══ Data for review
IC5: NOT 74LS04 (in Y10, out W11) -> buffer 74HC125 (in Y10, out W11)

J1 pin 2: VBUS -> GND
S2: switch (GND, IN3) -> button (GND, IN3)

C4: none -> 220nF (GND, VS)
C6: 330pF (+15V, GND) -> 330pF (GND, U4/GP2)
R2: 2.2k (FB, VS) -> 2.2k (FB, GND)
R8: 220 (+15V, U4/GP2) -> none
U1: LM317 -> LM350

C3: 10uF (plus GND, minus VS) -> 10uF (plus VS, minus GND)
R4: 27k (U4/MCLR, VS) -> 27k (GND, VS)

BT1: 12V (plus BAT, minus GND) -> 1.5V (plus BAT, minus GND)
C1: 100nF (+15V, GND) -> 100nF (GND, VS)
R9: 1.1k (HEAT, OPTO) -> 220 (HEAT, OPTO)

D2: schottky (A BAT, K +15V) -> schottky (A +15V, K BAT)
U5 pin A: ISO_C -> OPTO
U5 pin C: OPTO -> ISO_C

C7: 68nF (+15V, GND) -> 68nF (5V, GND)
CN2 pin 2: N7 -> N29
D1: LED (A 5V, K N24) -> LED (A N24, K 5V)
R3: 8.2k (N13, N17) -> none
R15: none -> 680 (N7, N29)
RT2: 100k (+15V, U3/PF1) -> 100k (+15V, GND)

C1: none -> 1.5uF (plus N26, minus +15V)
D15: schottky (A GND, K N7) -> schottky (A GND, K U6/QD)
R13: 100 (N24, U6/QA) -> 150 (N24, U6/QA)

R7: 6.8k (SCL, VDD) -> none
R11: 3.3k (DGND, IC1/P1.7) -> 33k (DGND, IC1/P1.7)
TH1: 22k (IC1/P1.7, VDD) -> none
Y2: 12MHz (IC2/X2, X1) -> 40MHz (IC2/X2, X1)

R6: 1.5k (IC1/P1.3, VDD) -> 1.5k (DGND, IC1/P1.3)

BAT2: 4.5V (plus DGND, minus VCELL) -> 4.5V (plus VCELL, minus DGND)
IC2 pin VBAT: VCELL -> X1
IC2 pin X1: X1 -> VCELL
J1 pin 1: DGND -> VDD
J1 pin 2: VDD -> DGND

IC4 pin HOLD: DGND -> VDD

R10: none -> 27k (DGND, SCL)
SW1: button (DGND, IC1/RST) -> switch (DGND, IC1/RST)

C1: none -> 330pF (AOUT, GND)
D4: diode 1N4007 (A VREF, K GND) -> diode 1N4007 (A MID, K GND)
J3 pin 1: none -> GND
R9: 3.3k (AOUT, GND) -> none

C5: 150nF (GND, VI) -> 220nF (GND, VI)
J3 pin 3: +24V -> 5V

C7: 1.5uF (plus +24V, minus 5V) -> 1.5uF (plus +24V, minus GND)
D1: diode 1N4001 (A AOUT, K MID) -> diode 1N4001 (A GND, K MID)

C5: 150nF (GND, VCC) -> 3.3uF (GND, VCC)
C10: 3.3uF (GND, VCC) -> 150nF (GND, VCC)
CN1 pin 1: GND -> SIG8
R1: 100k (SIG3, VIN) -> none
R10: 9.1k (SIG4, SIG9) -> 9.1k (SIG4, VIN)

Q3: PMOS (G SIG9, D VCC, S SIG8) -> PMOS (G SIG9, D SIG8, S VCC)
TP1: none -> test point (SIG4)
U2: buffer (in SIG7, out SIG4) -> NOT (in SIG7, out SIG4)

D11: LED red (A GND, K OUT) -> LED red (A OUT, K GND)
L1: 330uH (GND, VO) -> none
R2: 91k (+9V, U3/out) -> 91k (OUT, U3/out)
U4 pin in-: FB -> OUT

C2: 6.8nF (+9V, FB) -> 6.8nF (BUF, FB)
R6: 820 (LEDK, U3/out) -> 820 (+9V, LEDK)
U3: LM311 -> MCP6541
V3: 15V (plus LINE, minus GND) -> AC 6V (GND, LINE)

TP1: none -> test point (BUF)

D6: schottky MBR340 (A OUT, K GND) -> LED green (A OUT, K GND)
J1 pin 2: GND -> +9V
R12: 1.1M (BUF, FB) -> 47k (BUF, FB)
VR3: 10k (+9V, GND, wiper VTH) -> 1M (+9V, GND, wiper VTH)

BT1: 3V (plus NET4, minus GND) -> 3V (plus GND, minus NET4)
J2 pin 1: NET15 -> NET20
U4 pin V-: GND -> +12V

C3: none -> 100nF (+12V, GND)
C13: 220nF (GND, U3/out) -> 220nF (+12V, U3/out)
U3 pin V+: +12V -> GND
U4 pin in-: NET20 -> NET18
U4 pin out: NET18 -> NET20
════
#### [What needs to be done]
Which lines of the data above contain the string "diode"? Copy each of them.

#### [Output for this exercise]
D4: diode 1N4007 (A VREF, K GND) -> diode 1N4007 (A MID, K GND)
D1: diode 1N4001 (A AOUT, K MID) -> diode 1N4001 (A GND, K MID)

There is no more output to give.